> _The problem_
Pick every line from the data below that contains the string "camera" and copy it.

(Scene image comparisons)
____
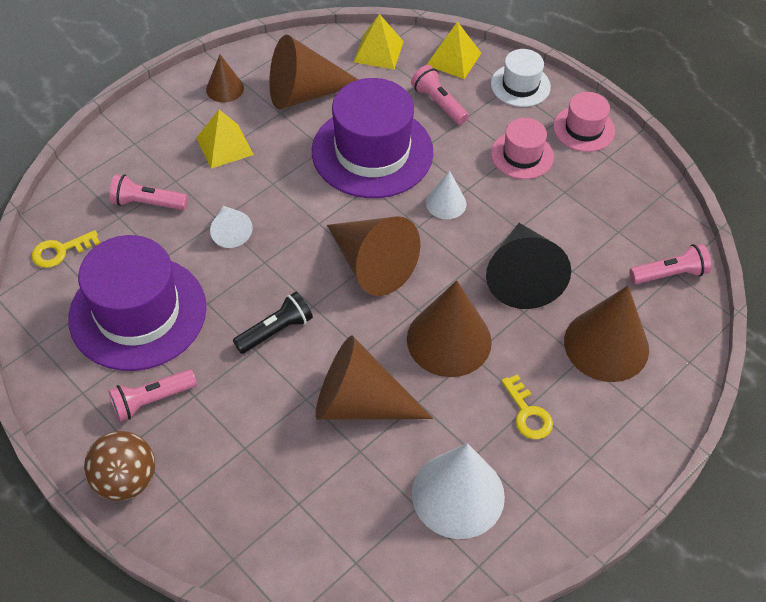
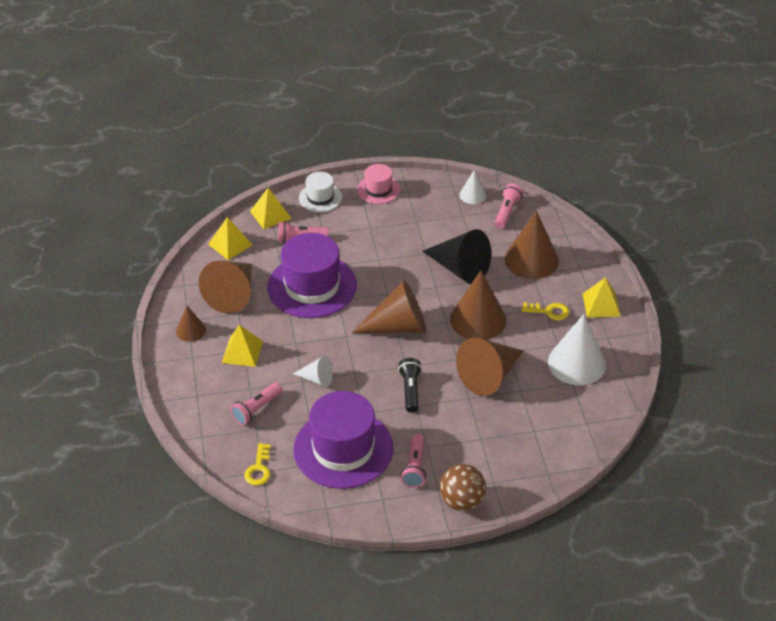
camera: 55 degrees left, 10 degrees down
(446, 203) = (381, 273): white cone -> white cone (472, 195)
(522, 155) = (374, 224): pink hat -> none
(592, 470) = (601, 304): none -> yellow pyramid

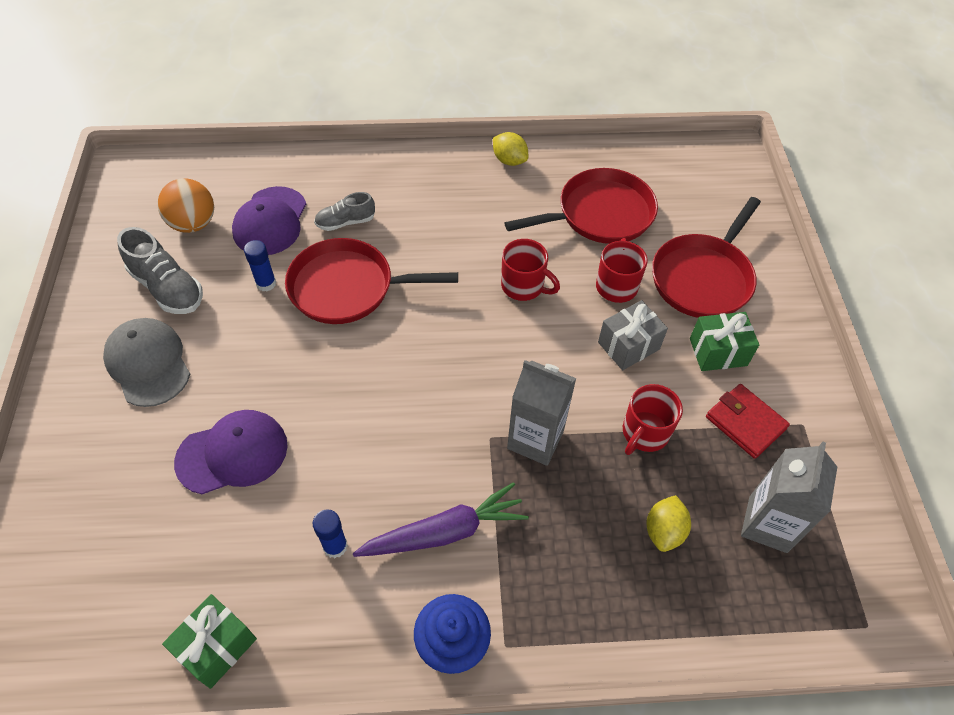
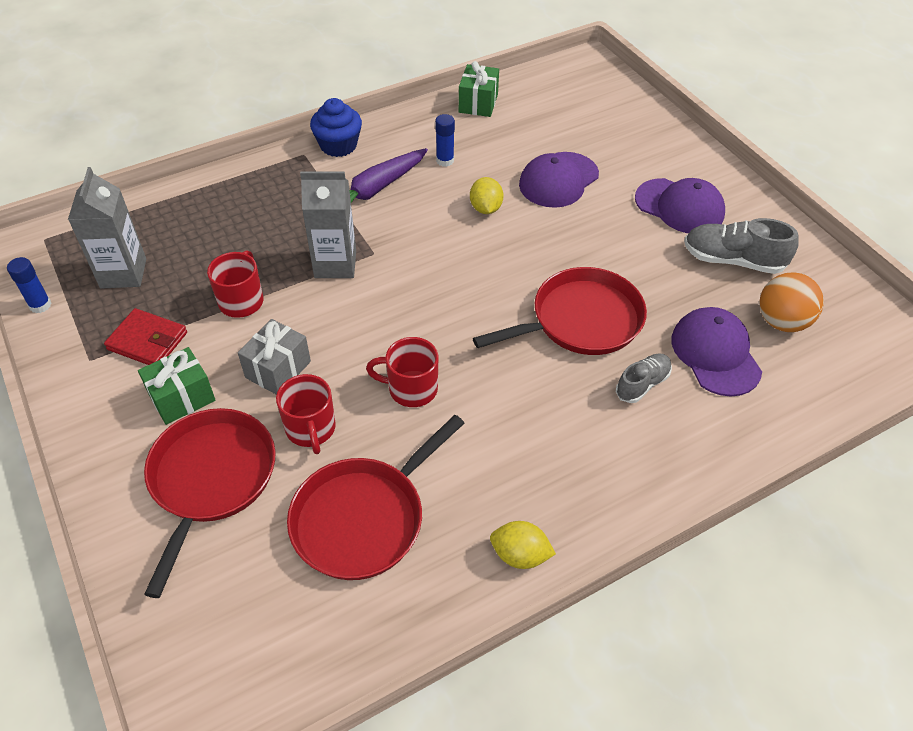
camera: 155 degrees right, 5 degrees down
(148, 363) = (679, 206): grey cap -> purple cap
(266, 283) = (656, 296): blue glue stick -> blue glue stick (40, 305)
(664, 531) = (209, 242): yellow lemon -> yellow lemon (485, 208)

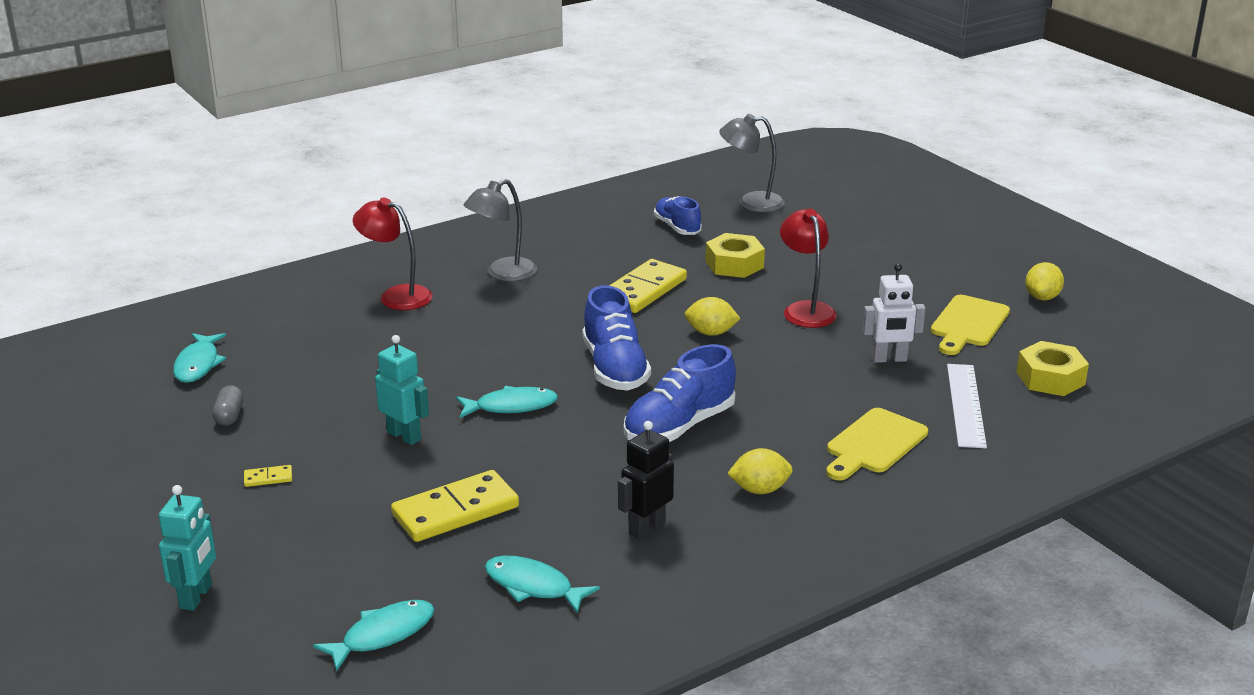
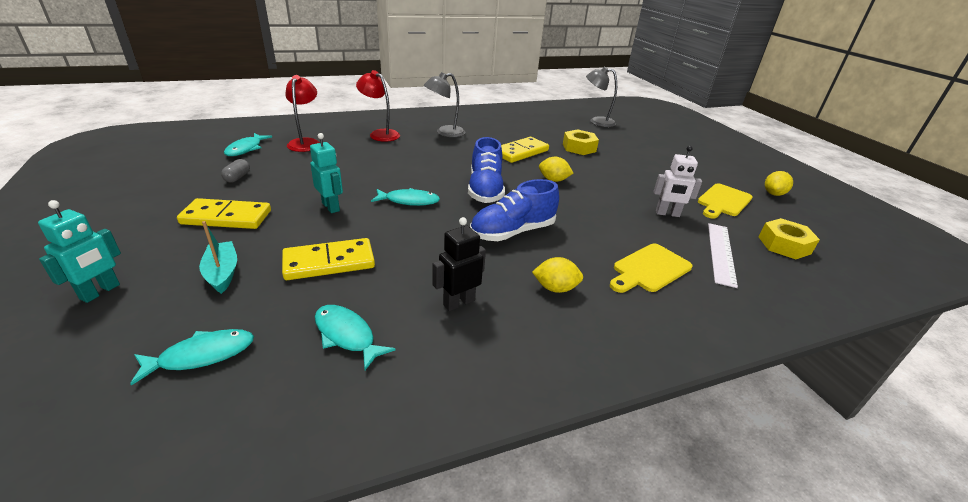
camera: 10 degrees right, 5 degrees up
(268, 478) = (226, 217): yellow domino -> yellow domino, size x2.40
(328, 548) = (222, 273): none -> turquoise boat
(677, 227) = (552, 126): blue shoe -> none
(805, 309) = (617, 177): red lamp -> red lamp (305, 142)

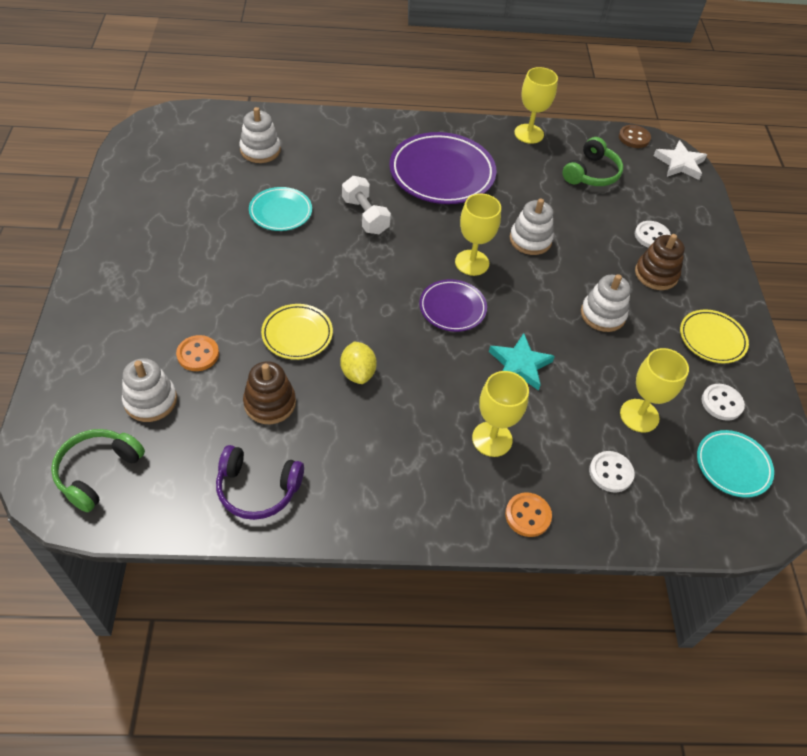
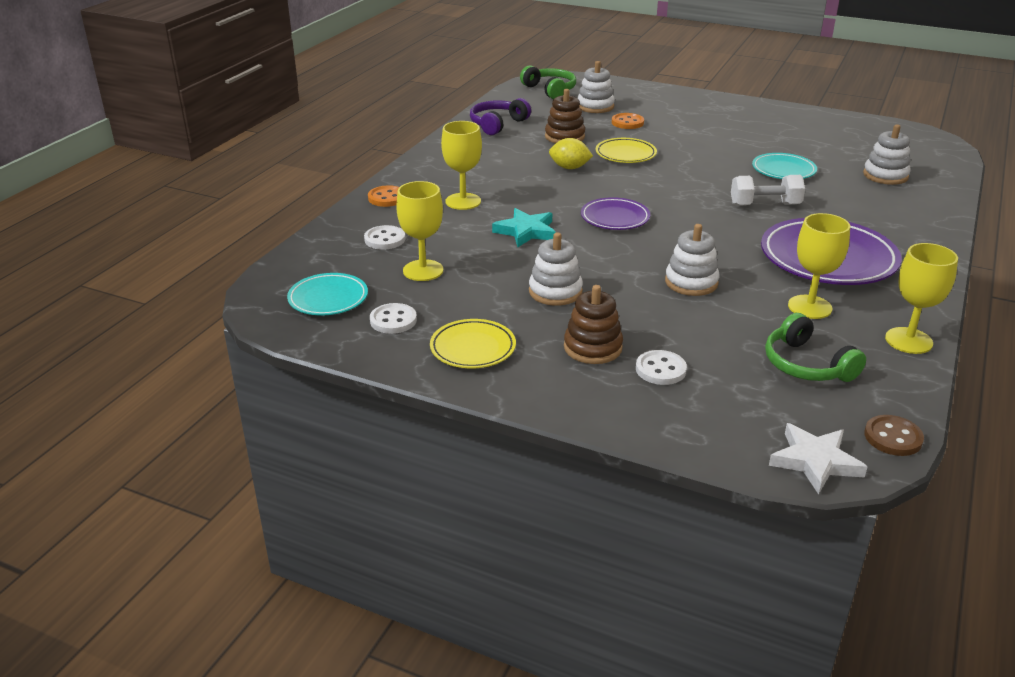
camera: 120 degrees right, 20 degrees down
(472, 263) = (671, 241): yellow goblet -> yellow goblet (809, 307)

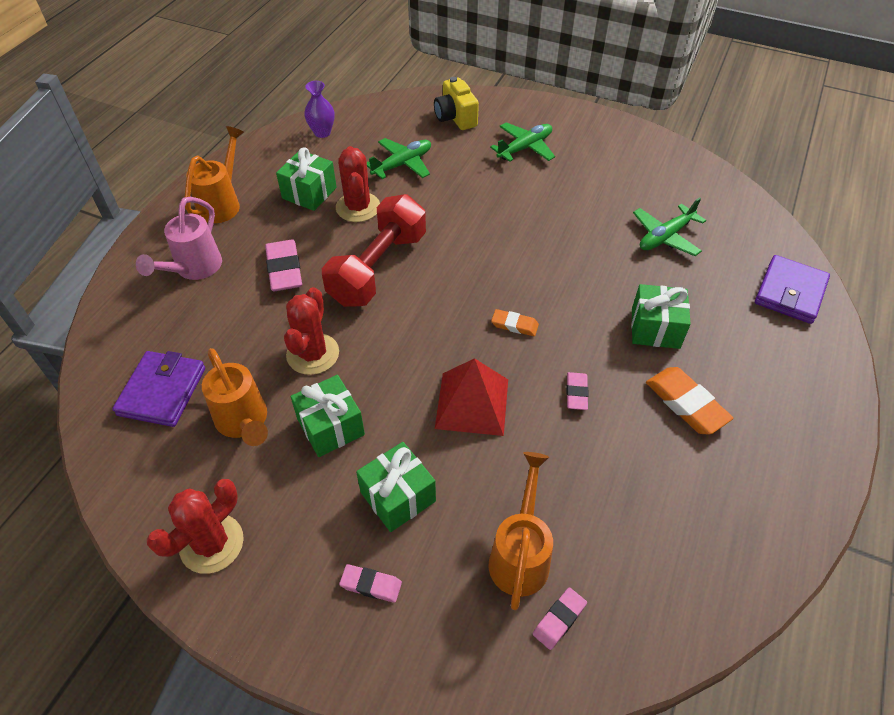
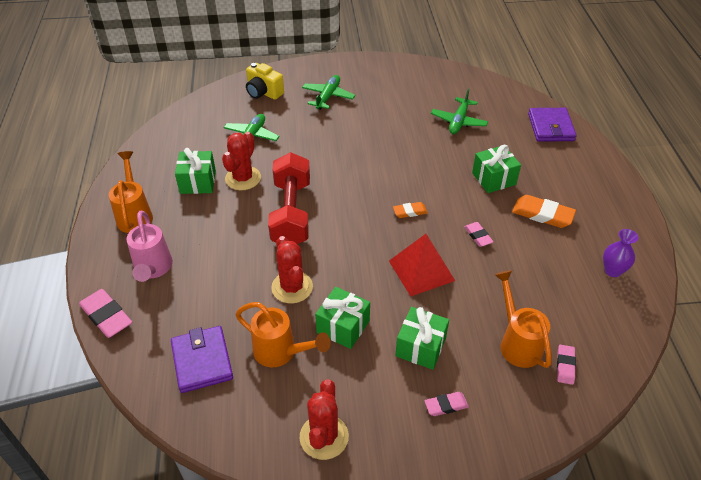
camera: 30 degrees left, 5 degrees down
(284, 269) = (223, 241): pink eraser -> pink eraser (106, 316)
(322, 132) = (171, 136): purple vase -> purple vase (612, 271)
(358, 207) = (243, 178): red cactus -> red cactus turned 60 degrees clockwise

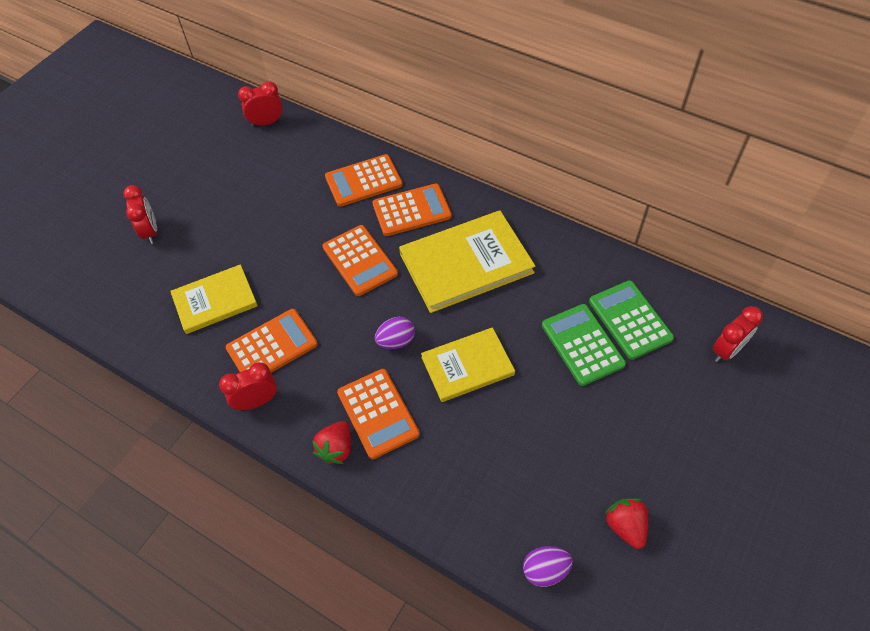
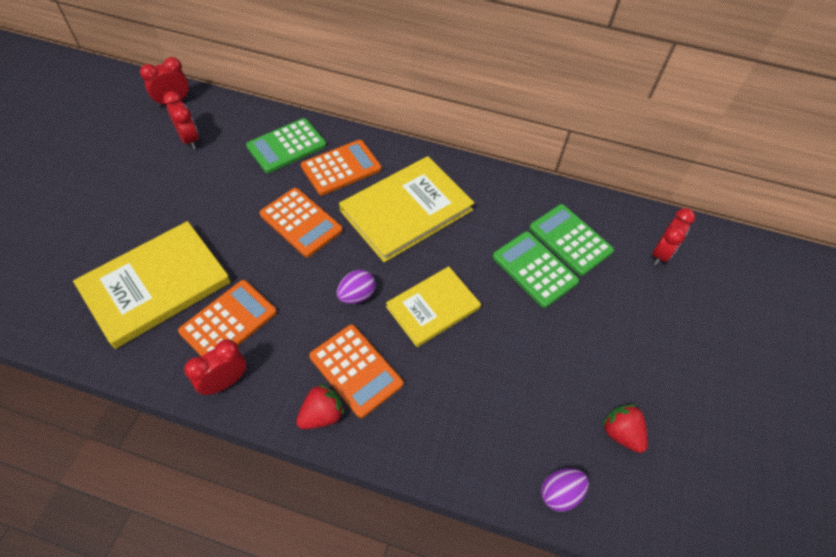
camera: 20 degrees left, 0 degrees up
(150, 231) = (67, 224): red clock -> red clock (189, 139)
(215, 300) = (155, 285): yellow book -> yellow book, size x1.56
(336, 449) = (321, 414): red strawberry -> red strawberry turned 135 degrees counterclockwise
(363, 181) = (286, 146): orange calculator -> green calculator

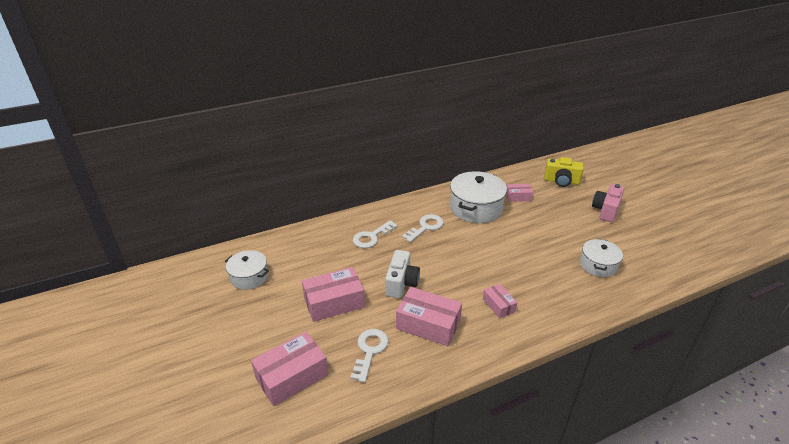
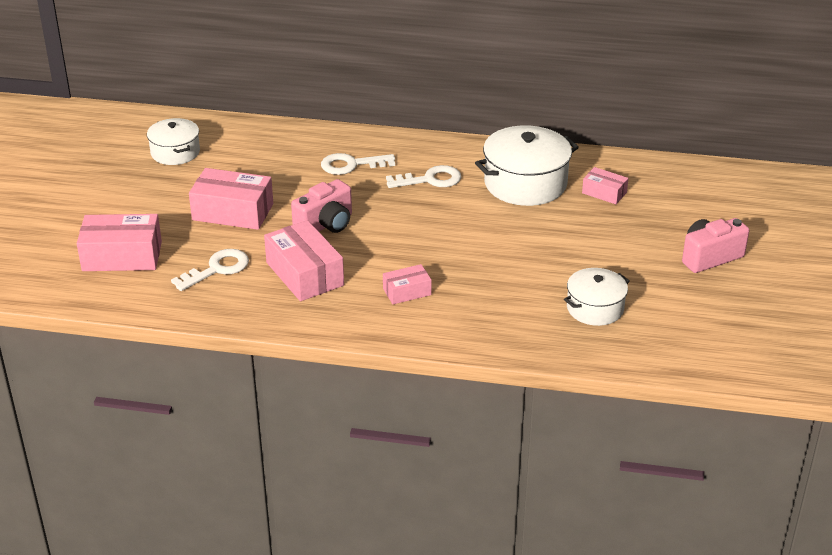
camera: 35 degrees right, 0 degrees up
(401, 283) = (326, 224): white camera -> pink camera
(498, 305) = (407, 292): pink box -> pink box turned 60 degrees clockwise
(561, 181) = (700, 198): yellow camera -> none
____
> _Your solution_
camera: 55 degrees left, 10 degrees down
camera: 155 degrees right, 5 degrees down
camera: 10 degrees right, 5 degrees up
camera: 120 degrees right, 20 degrees down
camera: 30 degrees left, 5 degrees down
camera: 20 degrees left, 0 degrees up
camera: 35 degrees right, 0 degrees up
(401, 283) = (326, 224): white camera -> pink camera
(561, 181) = (700, 198): yellow camera -> none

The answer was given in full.